**PROBLEM DESCRIPTION**
For this exercise, reproduce each entry below exactly, excluding pictures.
[DATA PROVIDED Boundary: Start]
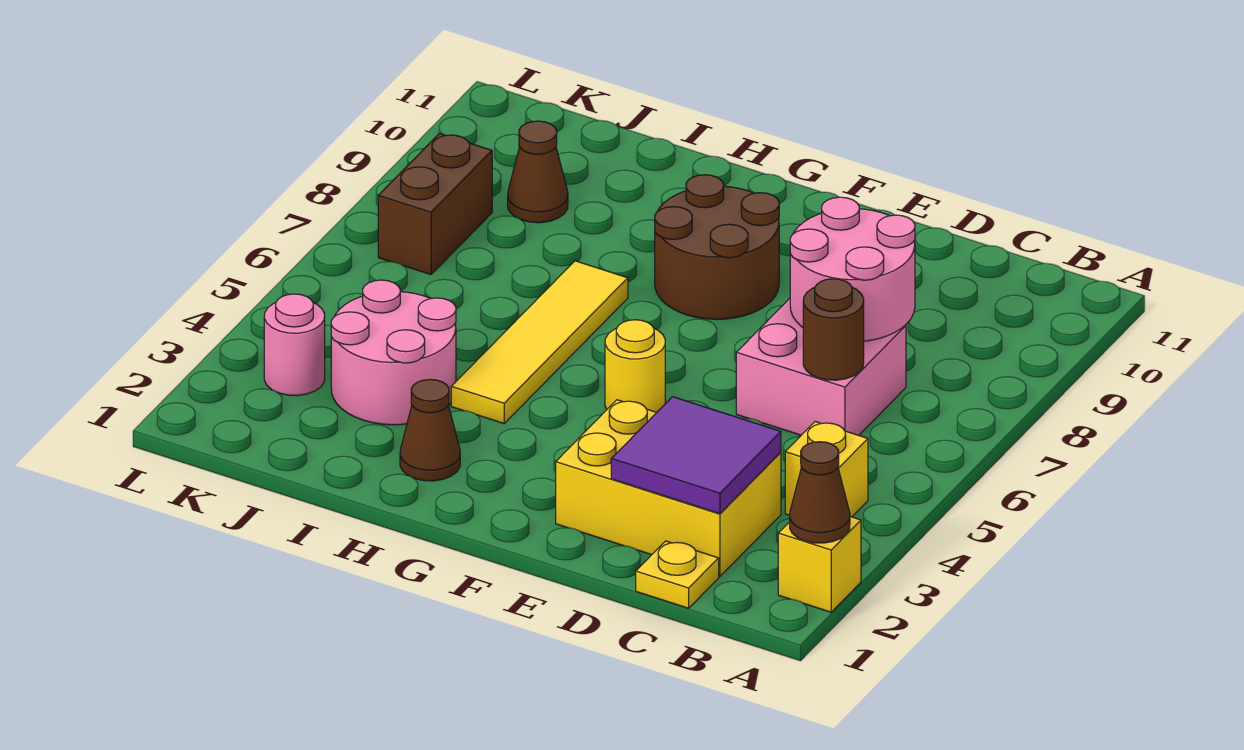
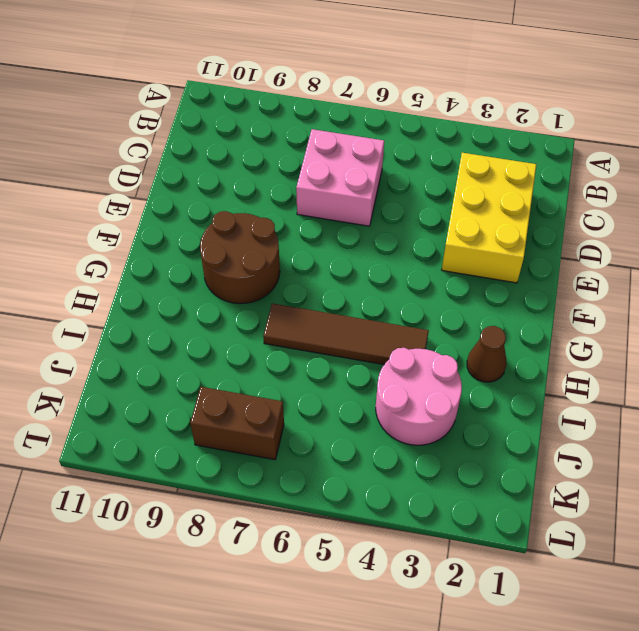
brown tile H4:H7 level 1 -> yellow tile H4:H7 level 1
none -> yellow brick A2 level 1
none -> yellow brick B4 level 1
none -> yellow plate C1 level 1

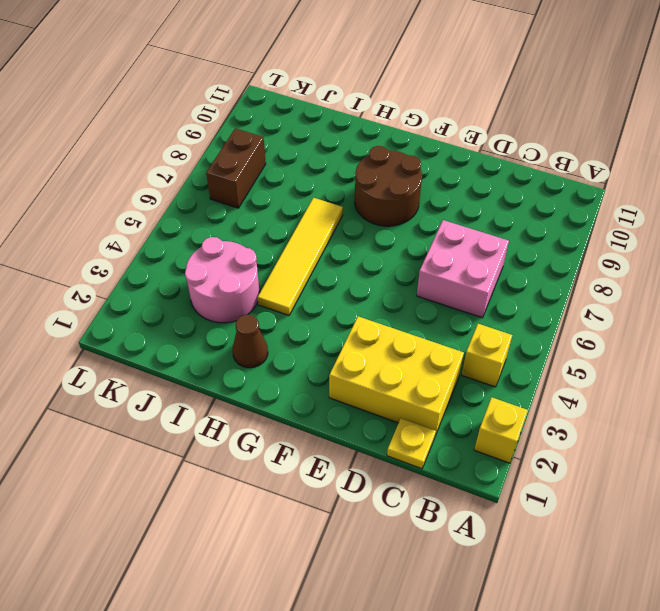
none -> yellow round brick F5 level 1
none -> brown cone J9 level 1
none -> pink round brick K3 level 1

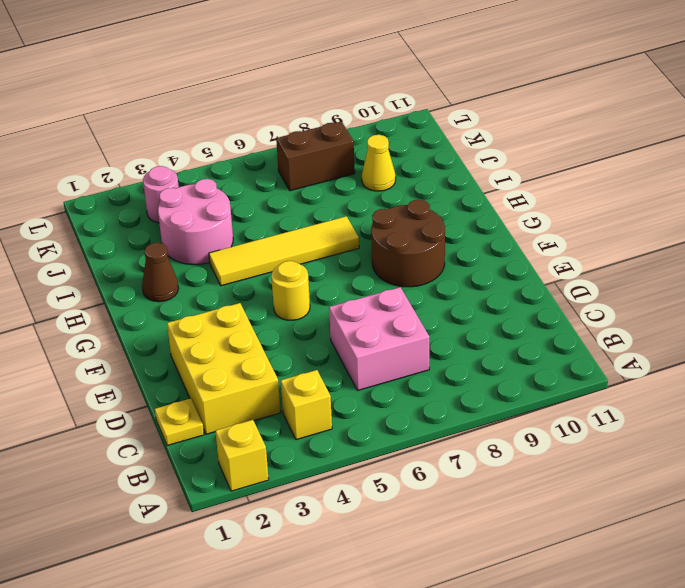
yellow cone J9 level 1 -> brown cone J9 level 1
none -> brown cone A2 level 2
none -> purple tile C2:D3 level 2
none -> brown round brick C6 level 2

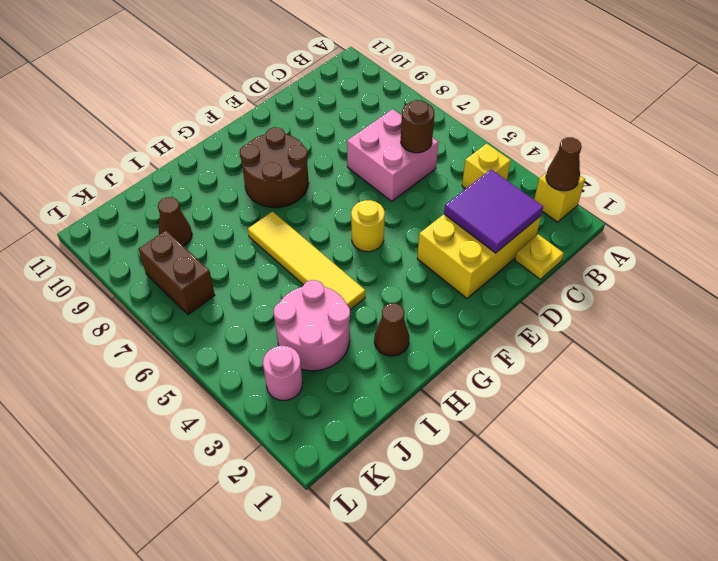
none -> pink round brick C7:D8 level 2

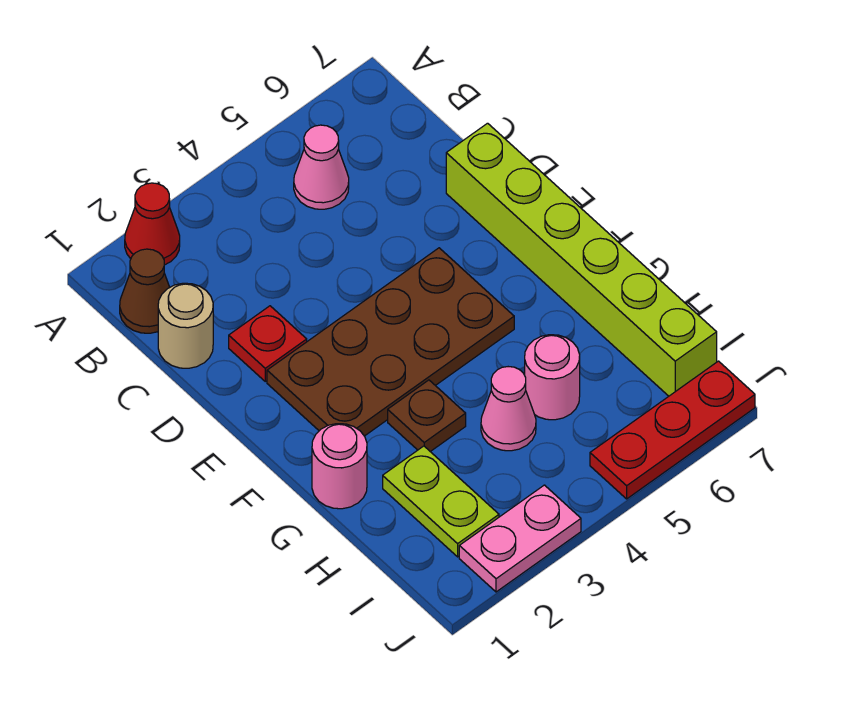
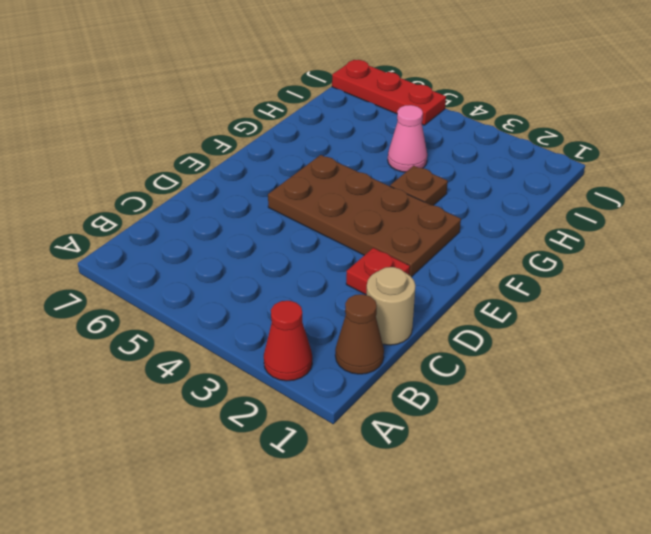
none -> pink cone B5 level 1
none -> lime brick D7:I7 level 1
none -> pink round brick G1 level 1

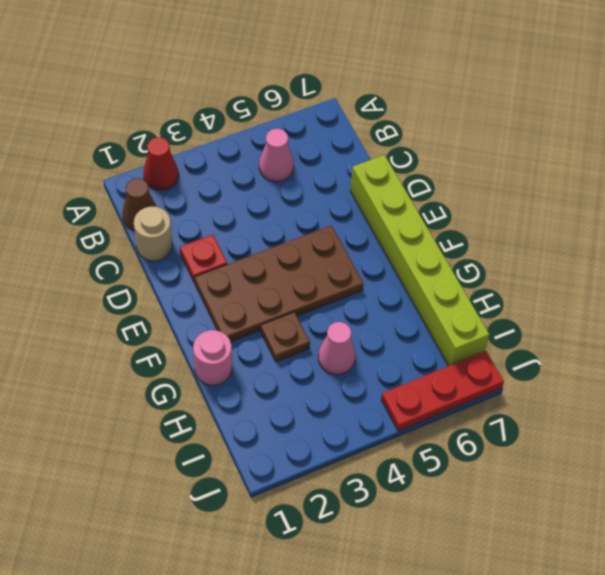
none -> lime plate H2:I2 level 1
none -> pink round brick H5 level 1
none -> pink plate J2:J3 level 1

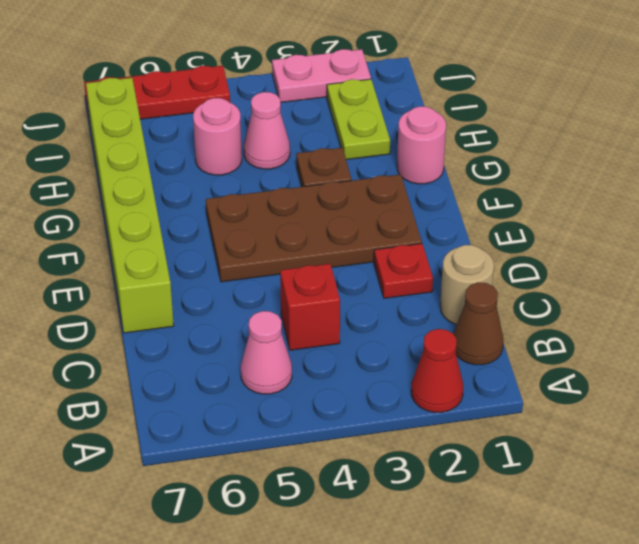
red brick C4 level 1 -> none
[DATA PROVIDED Boundary: End]
**RESULT BELOW**
brown tile H4:H7 level 1 -> yellow tile H4:H7 level 1
none -> yellow brick A2 level 1
none -> yellow brick B4 level 1
none -> yellow plate C1 level 1

none -> yellow round brick F5 level 1
none -> brown cone J9 level 1
none -> pink round brick K3 level 1

yellow cone J9 level 1 -> brown cone J9 level 1
none -> brown cone A2 level 2
none -> purple tile C2:D3 level 2
none -> brown round brick C6 level 2

none -> pink round brick C7:D8 level 2

none -> pink cone B5 level 1
none -> lime brick D7:I7 level 1
none -> pink round brick G1 level 1

none -> lime plate H2:I2 level 1
none -> pink round brick H5 level 1
none -> pink plate J2:J3 level 1

red brick C4 level 1 -> none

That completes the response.